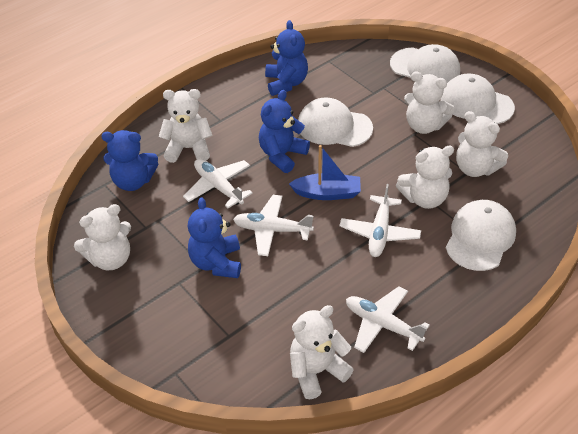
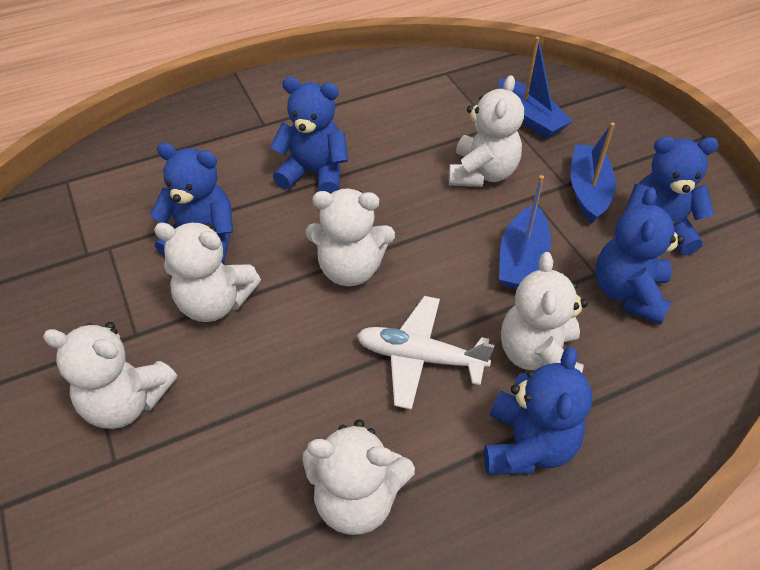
blue boat: 1 -> 3
blue teddy bear: 4 -> 5
white cap: 4 -> 0
white plane: 4 -> 1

What needs to be done
Copy every line above word for word and exclude the pictures.

Response below
blue boat: 1 -> 3
blue teddy bear: 4 -> 5
white cap: 4 -> 0
white plane: 4 -> 1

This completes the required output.